• Scene comparison data:
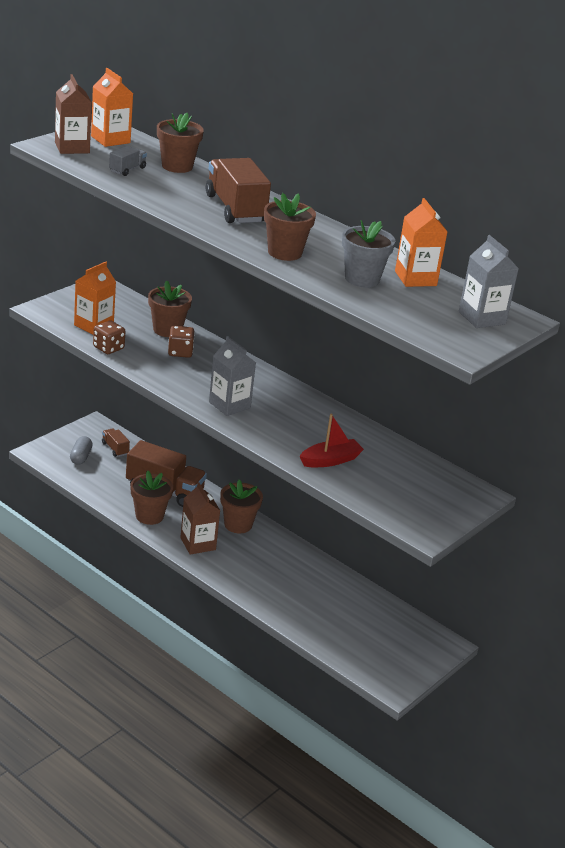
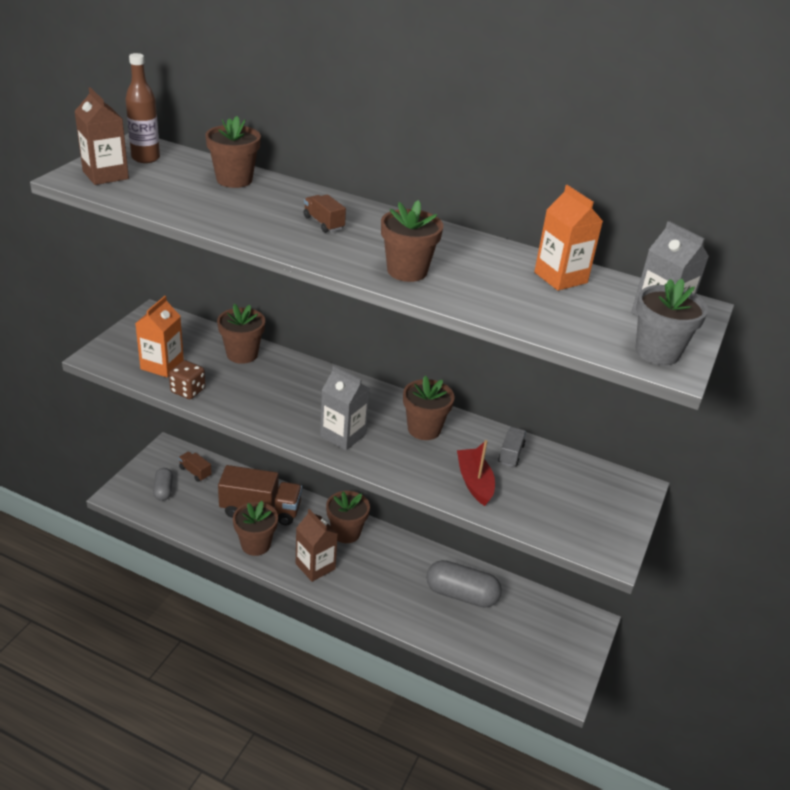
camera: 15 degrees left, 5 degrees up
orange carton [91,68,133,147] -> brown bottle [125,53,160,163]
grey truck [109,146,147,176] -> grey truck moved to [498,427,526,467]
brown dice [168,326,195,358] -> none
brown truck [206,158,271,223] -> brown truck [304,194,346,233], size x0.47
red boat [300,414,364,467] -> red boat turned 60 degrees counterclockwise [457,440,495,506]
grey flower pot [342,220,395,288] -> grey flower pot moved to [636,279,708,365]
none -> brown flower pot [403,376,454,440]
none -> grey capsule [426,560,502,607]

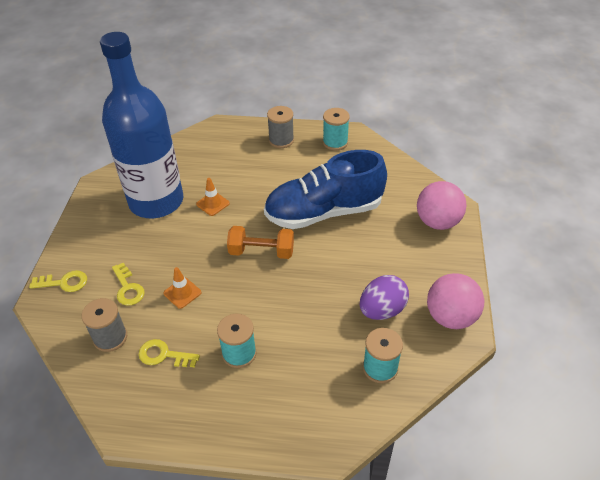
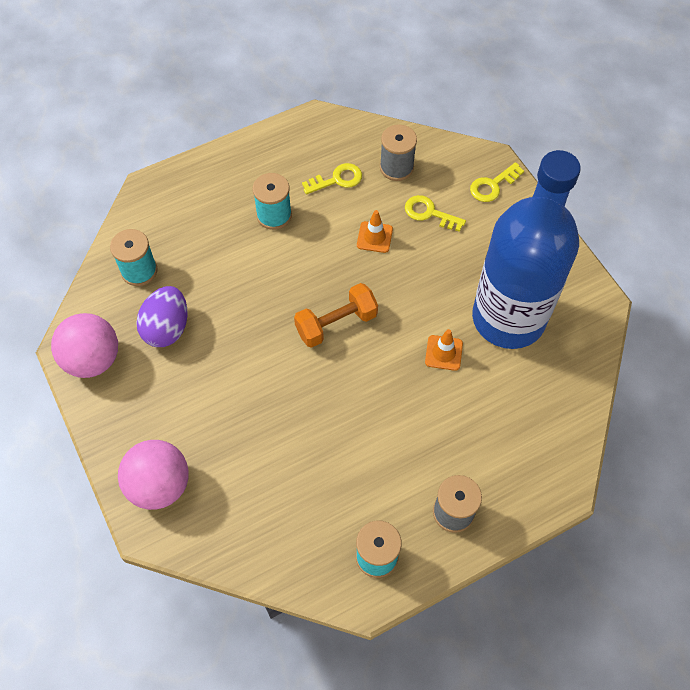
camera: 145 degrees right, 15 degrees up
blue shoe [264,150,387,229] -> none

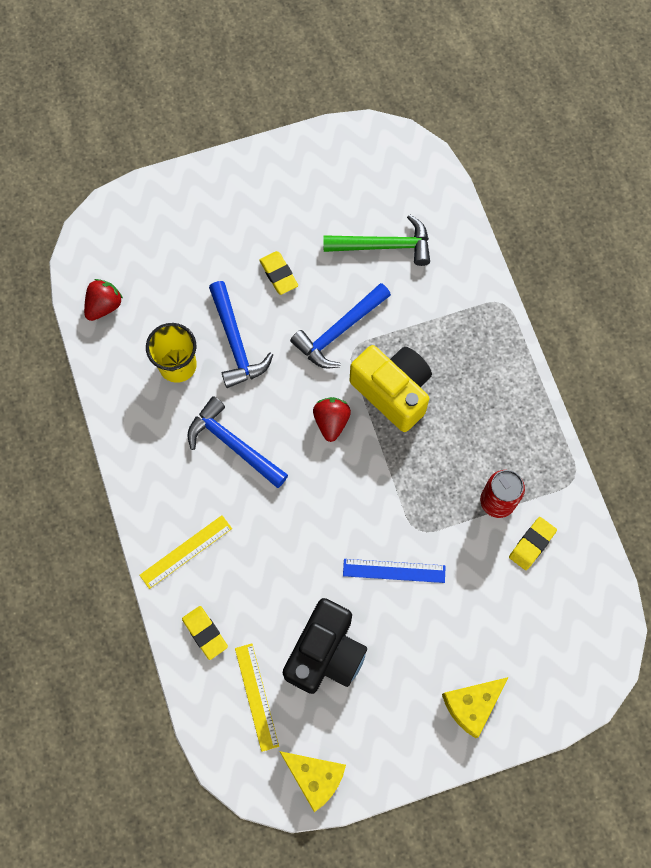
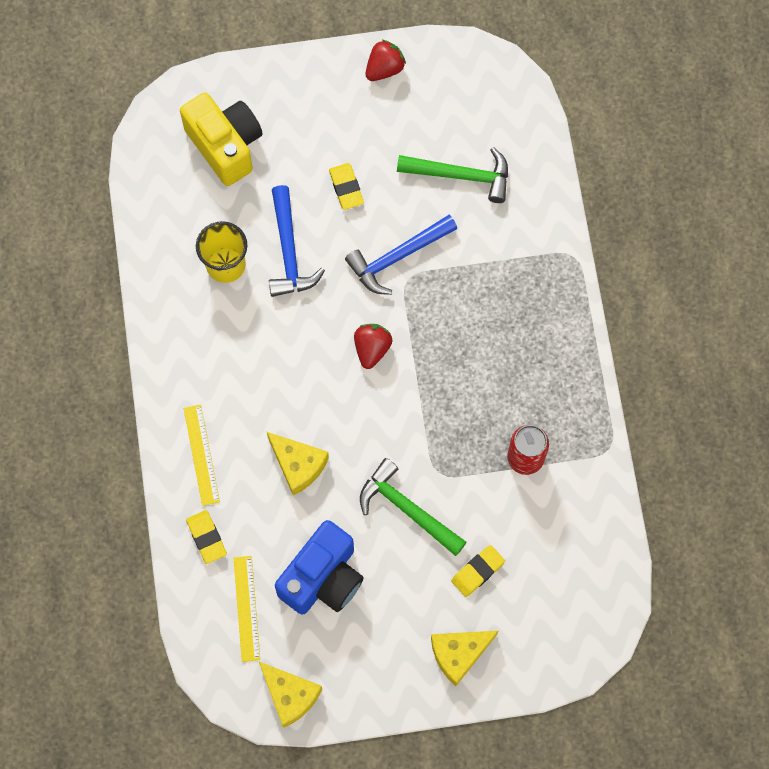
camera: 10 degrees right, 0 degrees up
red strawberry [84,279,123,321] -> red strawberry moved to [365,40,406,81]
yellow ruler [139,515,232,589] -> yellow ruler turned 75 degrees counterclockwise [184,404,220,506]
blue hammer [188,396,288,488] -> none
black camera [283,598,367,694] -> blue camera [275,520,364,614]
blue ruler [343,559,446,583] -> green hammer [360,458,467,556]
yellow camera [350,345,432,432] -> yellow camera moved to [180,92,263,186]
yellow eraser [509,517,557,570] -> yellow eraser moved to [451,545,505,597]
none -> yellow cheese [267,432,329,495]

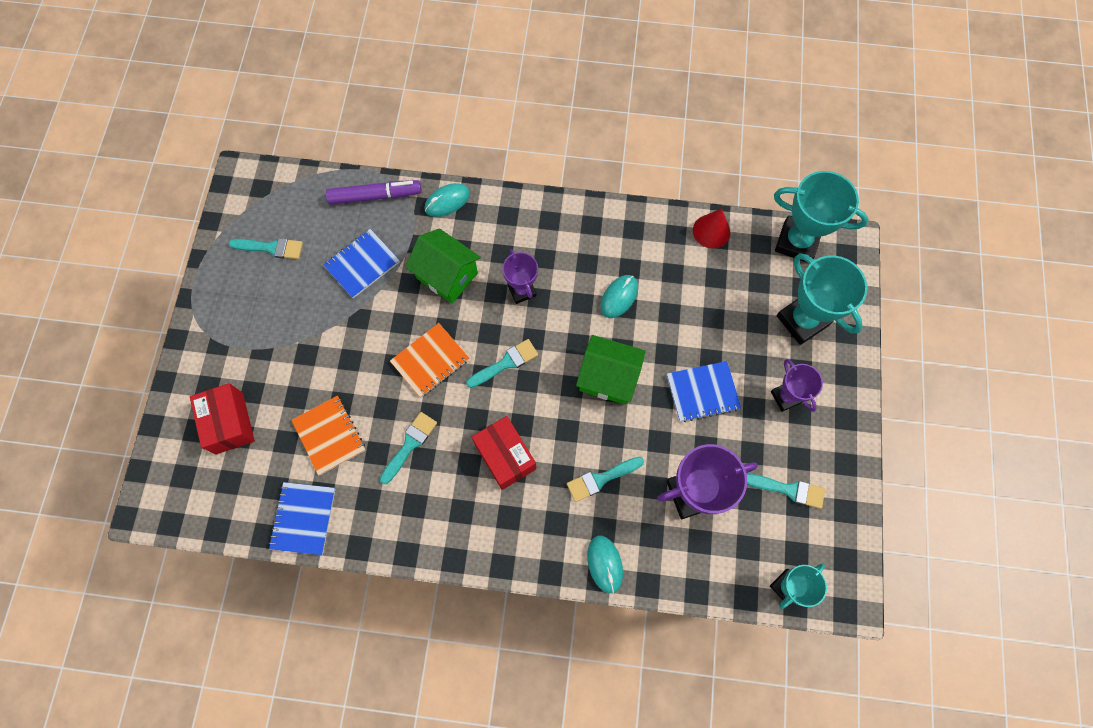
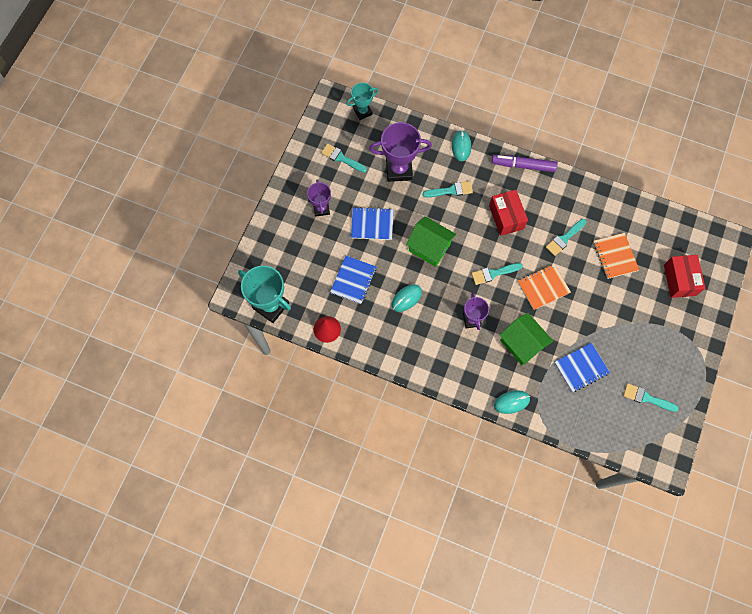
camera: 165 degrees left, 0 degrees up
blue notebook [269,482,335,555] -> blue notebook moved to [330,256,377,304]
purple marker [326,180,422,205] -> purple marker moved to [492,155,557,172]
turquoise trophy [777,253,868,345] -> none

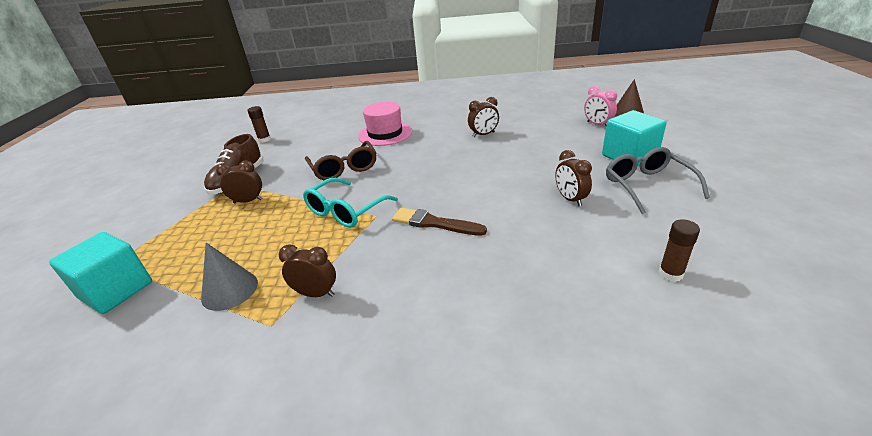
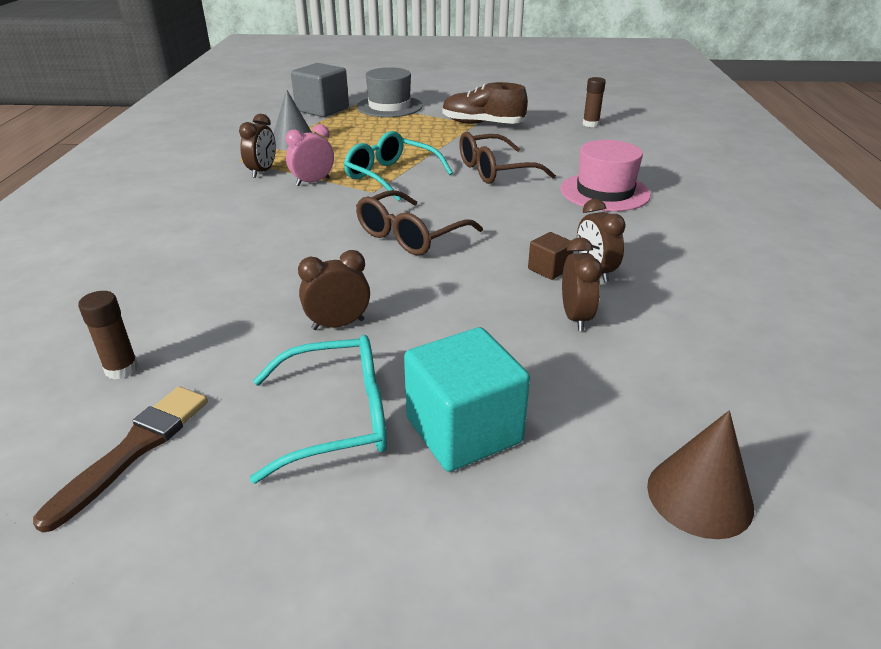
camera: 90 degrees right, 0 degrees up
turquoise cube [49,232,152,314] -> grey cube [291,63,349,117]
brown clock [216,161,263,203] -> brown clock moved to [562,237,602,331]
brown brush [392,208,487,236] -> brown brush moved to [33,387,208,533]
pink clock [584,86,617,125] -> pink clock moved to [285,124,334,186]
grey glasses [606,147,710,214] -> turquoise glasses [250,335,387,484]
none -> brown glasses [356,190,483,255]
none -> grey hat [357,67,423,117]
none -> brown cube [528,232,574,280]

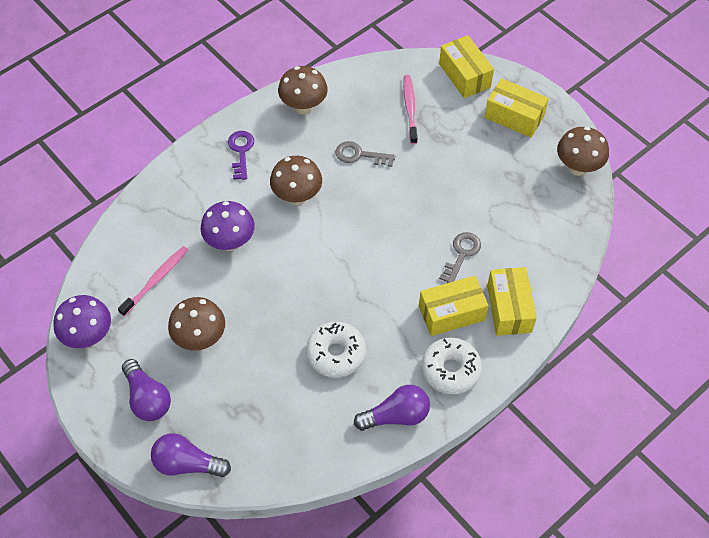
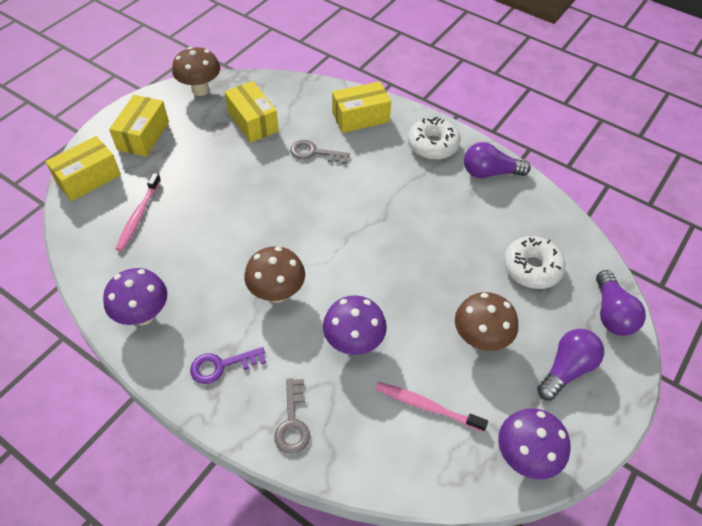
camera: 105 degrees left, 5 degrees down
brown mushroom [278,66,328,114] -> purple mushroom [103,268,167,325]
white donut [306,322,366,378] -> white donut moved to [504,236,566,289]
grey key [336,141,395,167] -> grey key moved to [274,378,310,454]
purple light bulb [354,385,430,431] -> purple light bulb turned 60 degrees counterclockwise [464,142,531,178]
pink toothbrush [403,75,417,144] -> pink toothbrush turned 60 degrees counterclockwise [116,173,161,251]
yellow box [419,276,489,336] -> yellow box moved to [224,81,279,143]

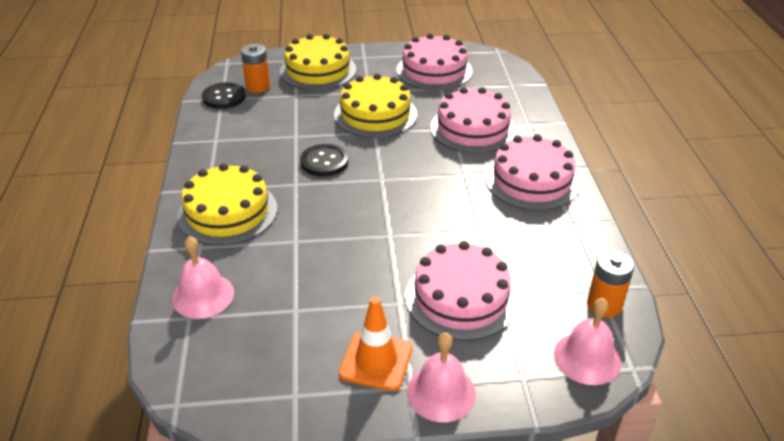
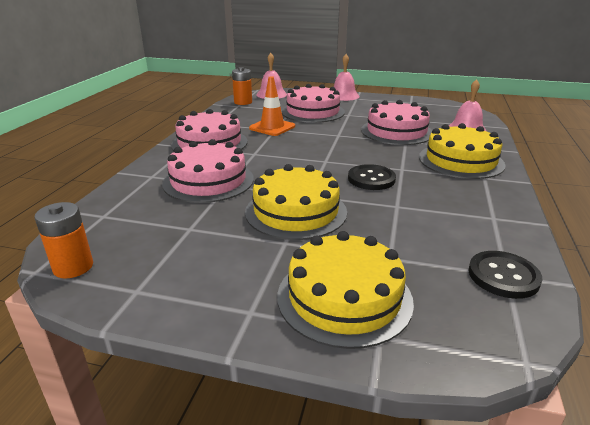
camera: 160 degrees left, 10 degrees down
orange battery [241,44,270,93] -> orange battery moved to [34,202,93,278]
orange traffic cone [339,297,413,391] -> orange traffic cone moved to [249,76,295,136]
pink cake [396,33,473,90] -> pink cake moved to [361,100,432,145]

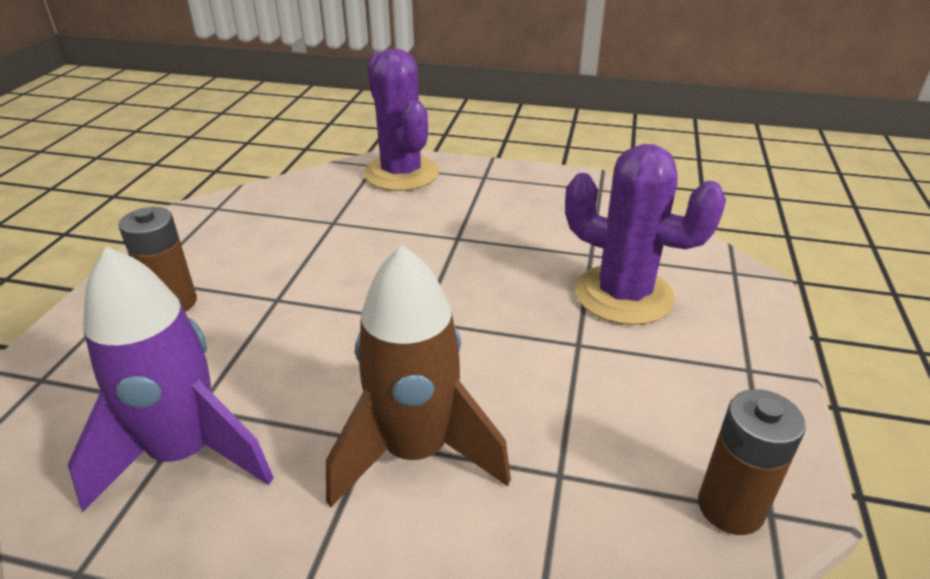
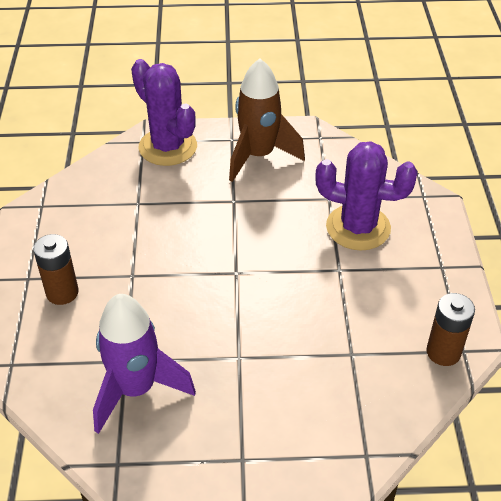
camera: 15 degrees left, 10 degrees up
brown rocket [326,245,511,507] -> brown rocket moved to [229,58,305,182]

• YOUR GOAL:
Print nothing but the lines above starting with the line that contains "yellow ruler [139,515,232,589]" and going on through the line that contains "camera: 90 degrees right, 0 degrees up". Leave out the pictures.

• SOLUTION:
yellow ruler [139,515,232,589] -> yellow ruler turned 75 degrees counterclockwise [184,404,220,506]
blue hammer [188,396,288,488] -> none
black camera [283,598,367,694] -> blue camera [275,520,364,614]
blue ruler [343,559,446,583] -> green hammer [360,458,467,556]
yellow camera [350,345,432,432] -> yellow camera moved to [180,92,263,186]
yellow eraser [509,517,557,570] -> yellow eraser moved to [451,545,505,597]
none -> yellow cheese [267,432,329,495]

camera: 165 degrees left, 0 degrees up
blue notebook [269,482,335,555] -> blue notebook moved to [330,256,377,304]
purple marker [326,180,422,205] -> purple marker moved to [492,155,557,172]
turquoise trophy [777,253,868,345] -> none

camera: 90 degrees right, 0 degrees up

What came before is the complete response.